Would you please return the lines of the material that contain the word "white"?

☆ ☆ ☆

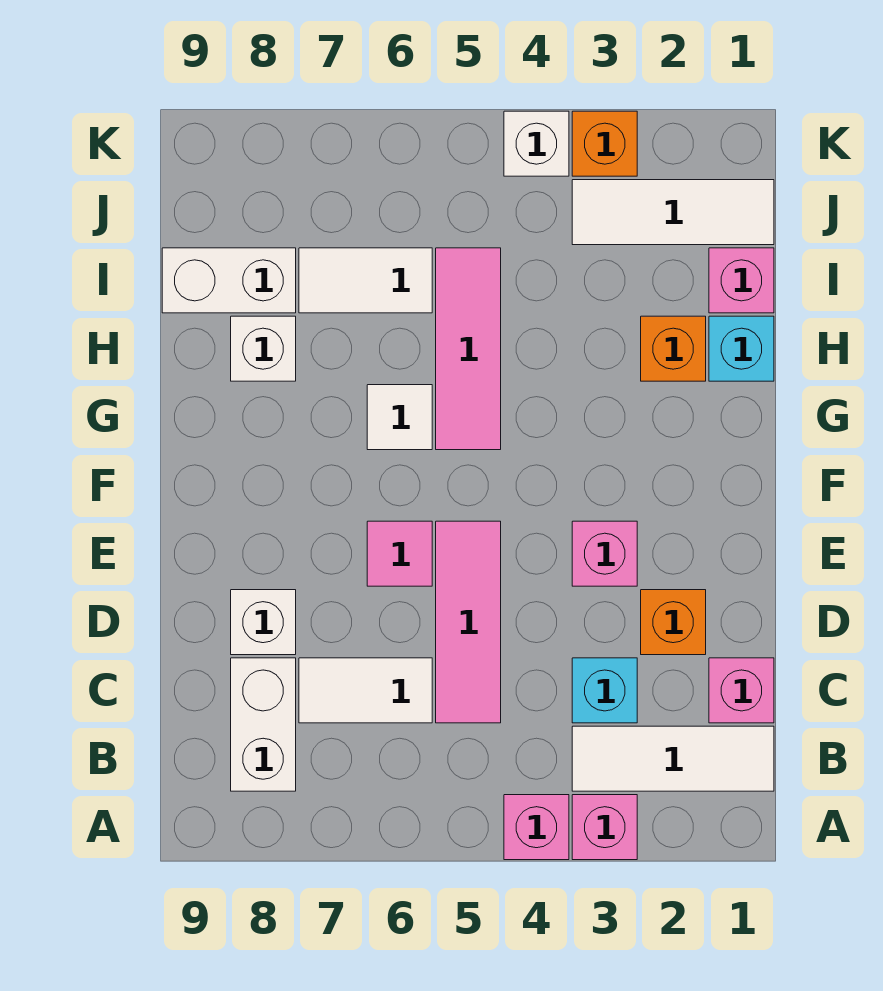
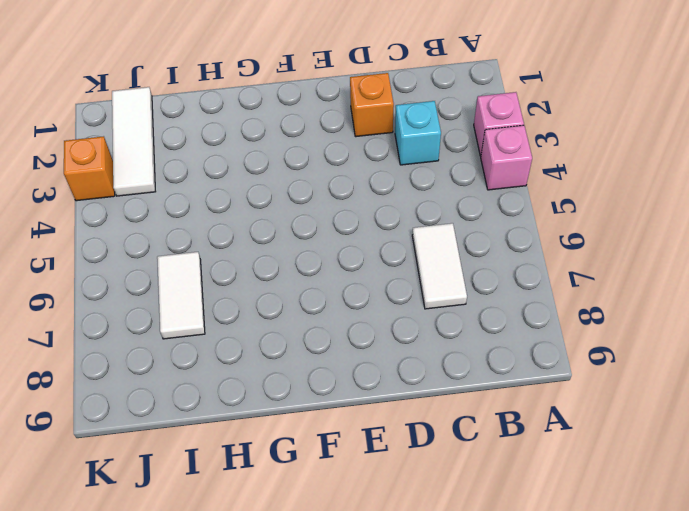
none -> white tile B1:B3 level 1
none -> white brick B8:C8 level 1
none -> pink brick C1 level 1

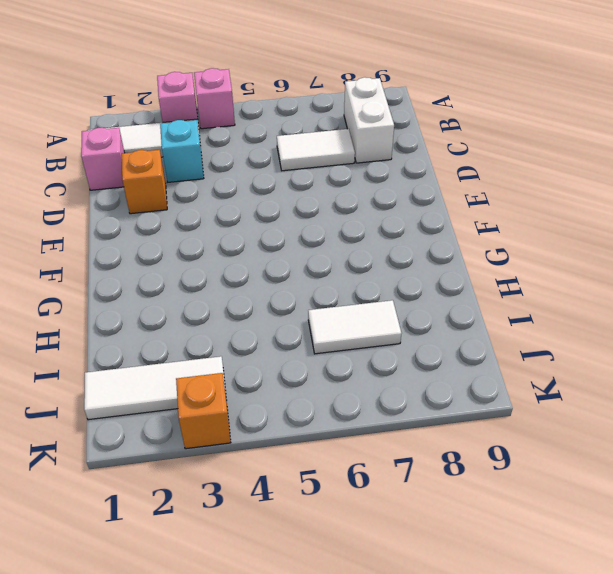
none -> pink tile C5:E5 level 1
none -> white brick D8 level 1
none -> pink brick E3 level 1

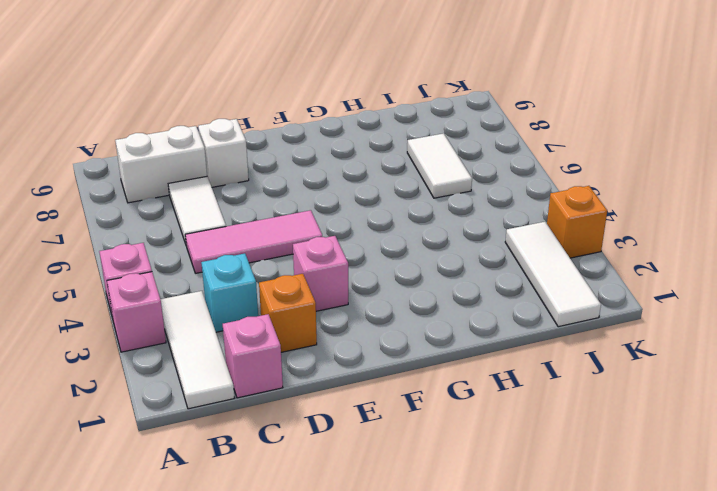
none -> pink tile E6 level 1
none -> pink tile G5:I5 level 1
none -> white tile G6 level 1

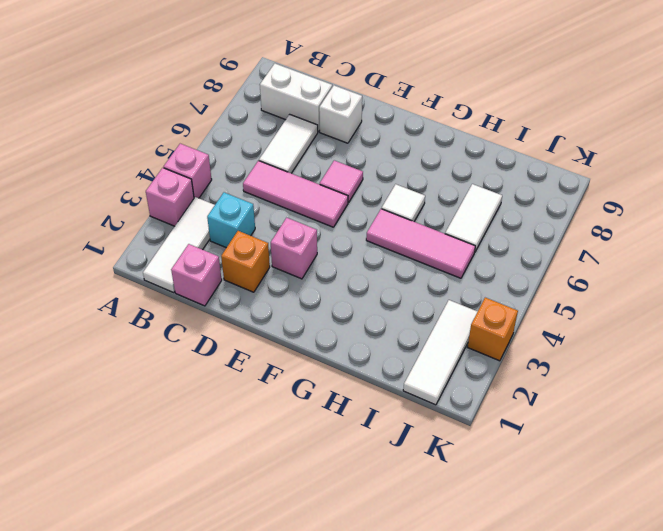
none -> cyan brick H1 level 1
none -> orange brick H2 level 1
none -> white brick H8 level 1

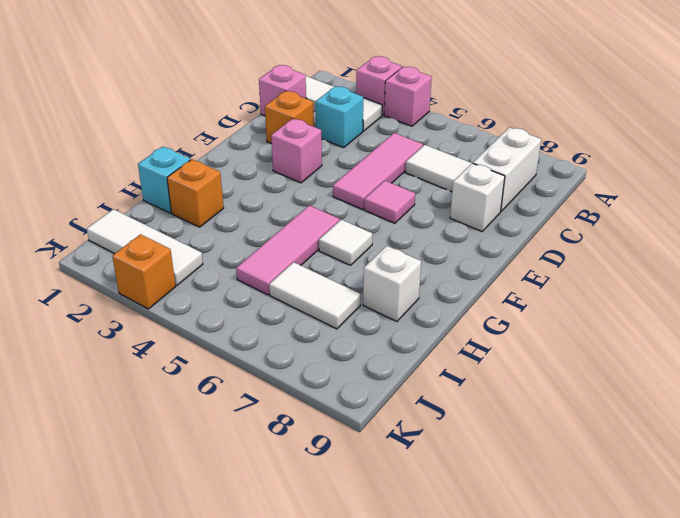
none -> pink brick I1 level 1
none -> white brick I8:I9 level 1
none -> white brick K4 level 1

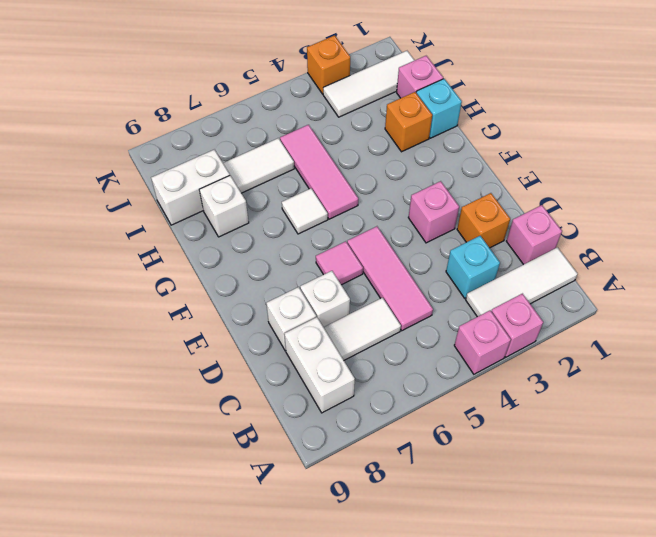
white brick D7 level 1 -> white brick K4 level 1

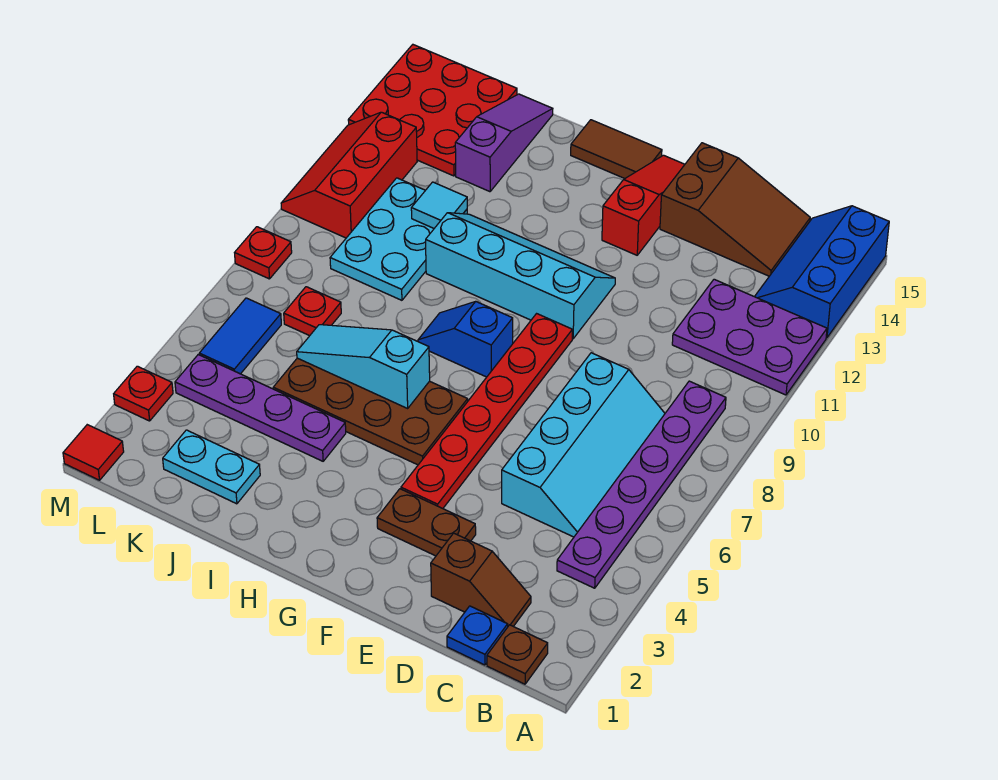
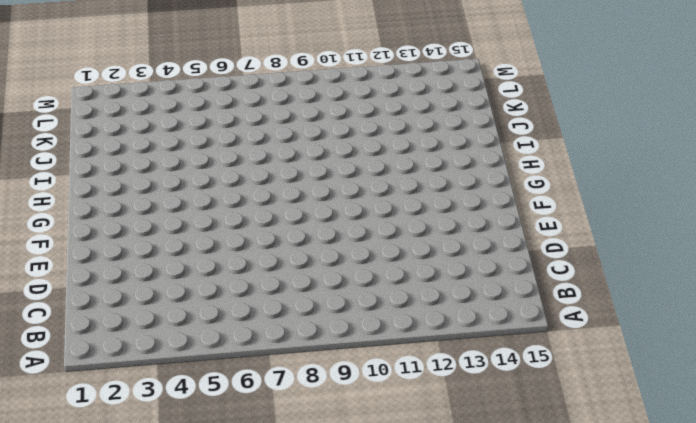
none -> purple plate A11:C12 level 1
none -> blue slope A13:B15 level 1 top A
none -> brown plate B1 level 1

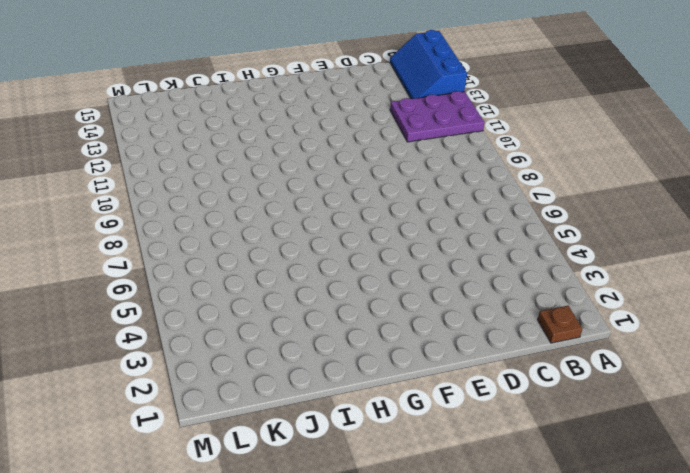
none -> purple plate B4:B9 level 1
none -> blue plate C1 level 1
none -> brown slope C2:D2 level 1 top D

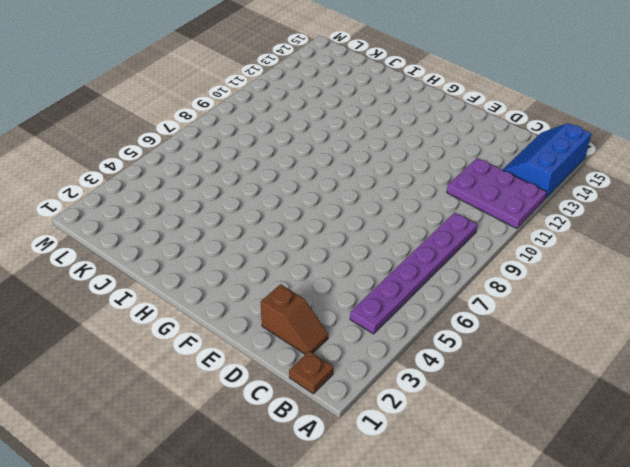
none -> blue plate C1 level 1
none -> cyan slope C5:D8 level 1 top D
none -> brown slope C14:E15 level 1 top E

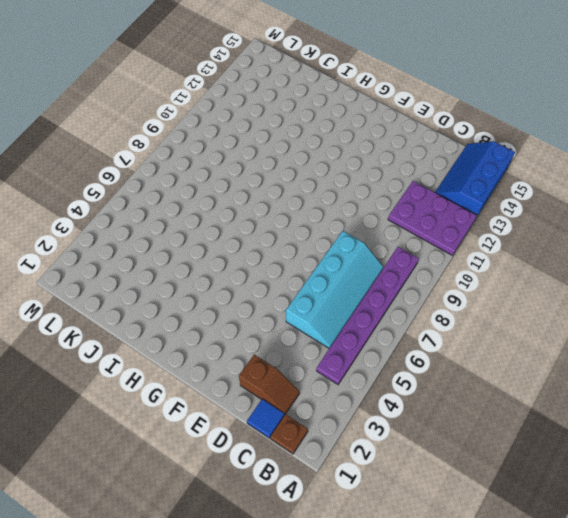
blue tile C1 level 1 -> blue plate C1 level 1
none -> brown slope C14:E15 level 1 top E
none -> brown plate E3:F3 level 1
none -> red plate F4:F9 level 1

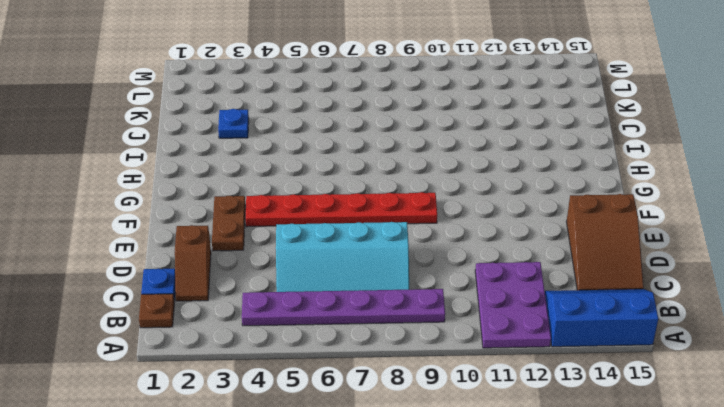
blue plate J3 level 1 -> none
none -> cyan slope F10:I11 level 1 top 10
none -> red slope F13:F15 level 1 top 13
none -> brown plate G5:J6 level 1

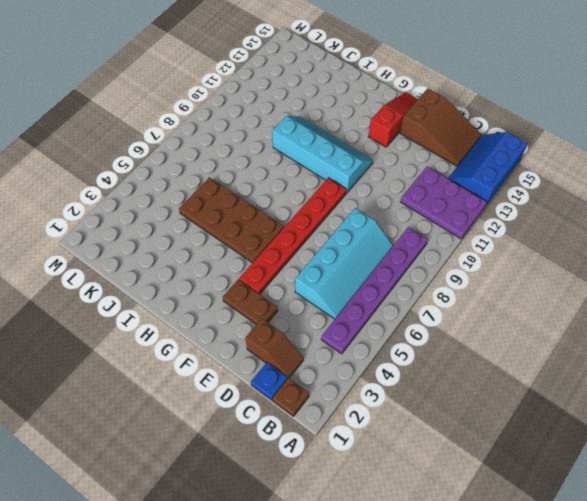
none -> blue slope G8:H8 level 1 top G
none -> brown tile G15:H15 level 1
none -> purple plate I4:L4 level 1

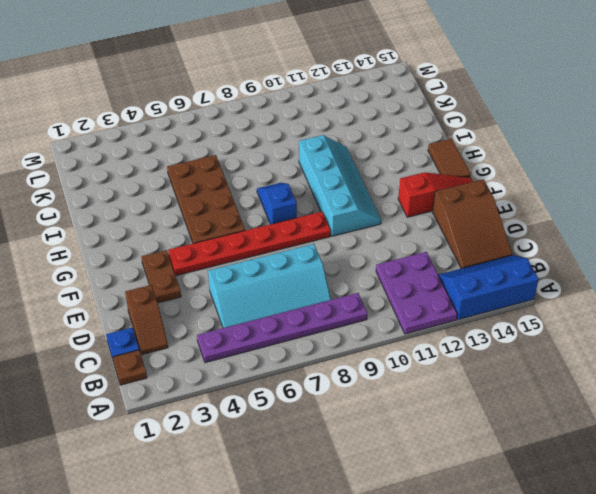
none -> purple plate I4:L4 level 1
none -> cyan plate J2:K2 level 1
none -> cyan plate J9:K11 level 1

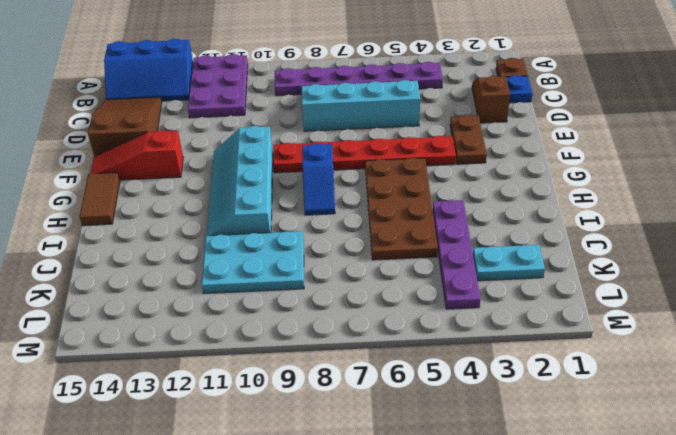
cyan plate K2:K3 level 1 -> cyan plate J2:K2 level 1
none -> purple slope J13:J15 level 1 top 13
none -> red plate K7 level 1
none -> red plate K13:M15 level 1

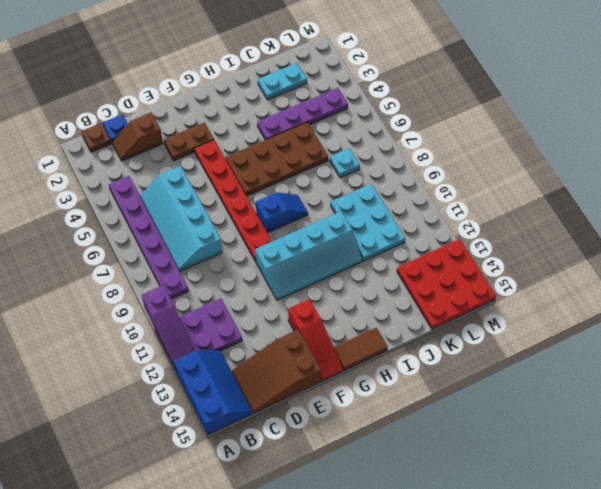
purple slope A10:A12 level 2 top 10 -> purple slope J13:J15 level 1 top 13
cyan plate K7 level 1 -> red plate K7 level 1
none -> blue tile L5:L6 level 1
none -> red slope L10:M12 level 1 top L
none -> red tile M1 level 1

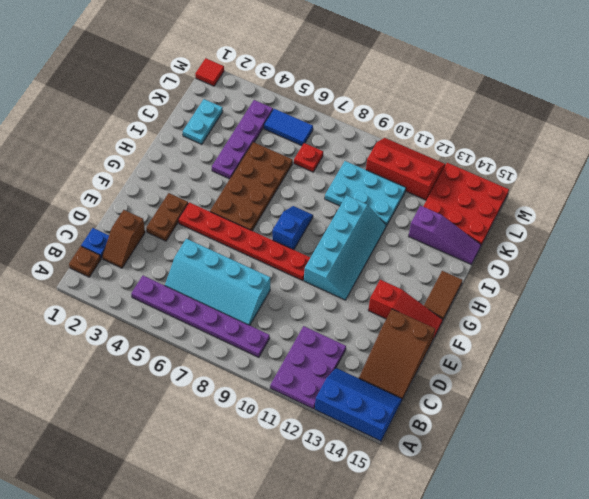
none -> red plate M3 level 1
none -> red plate M8 level 1
none -> cyan slope H6:J6 level 2 top H

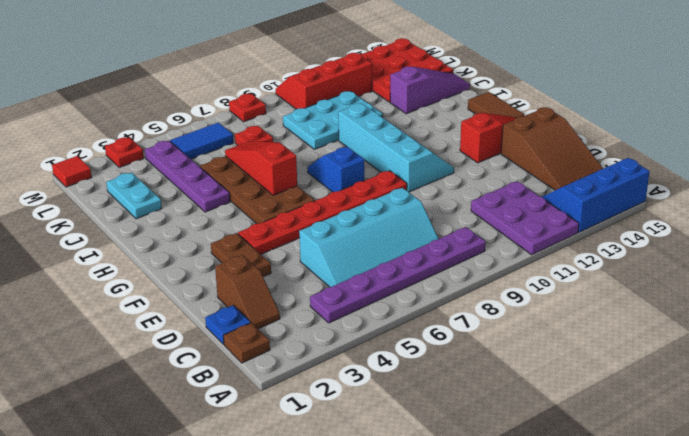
red slope H6:J6 level 2 top H -> cyan slope H6:J6 level 2 top H
none -> cyan tile J11 level 2

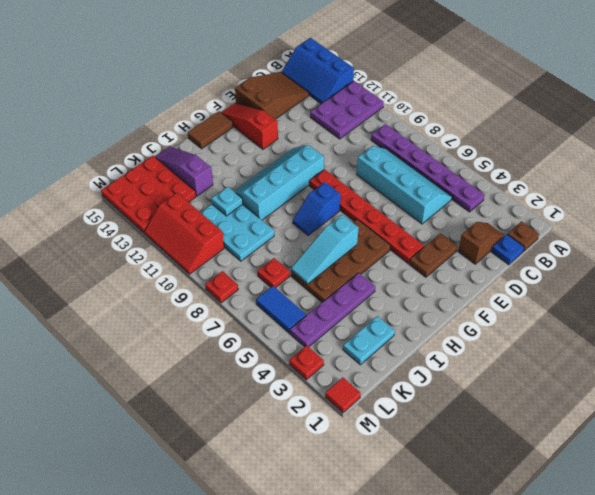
cyan plate J11 level 2 -> cyan tile J11 level 2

☆ ☆ ☆

**Exercise output**
none -> white tile B1:B3 level 1
none -> white brick B8:C8 level 1
none -> white brick D8 level 1
none -> white tile G6 level 1
none -> white brick H8 level 1
none -> white brick I8:I9 level 1
none -> white brick K4 level 1
white brick D7 level 1 -> white brick K4 level 1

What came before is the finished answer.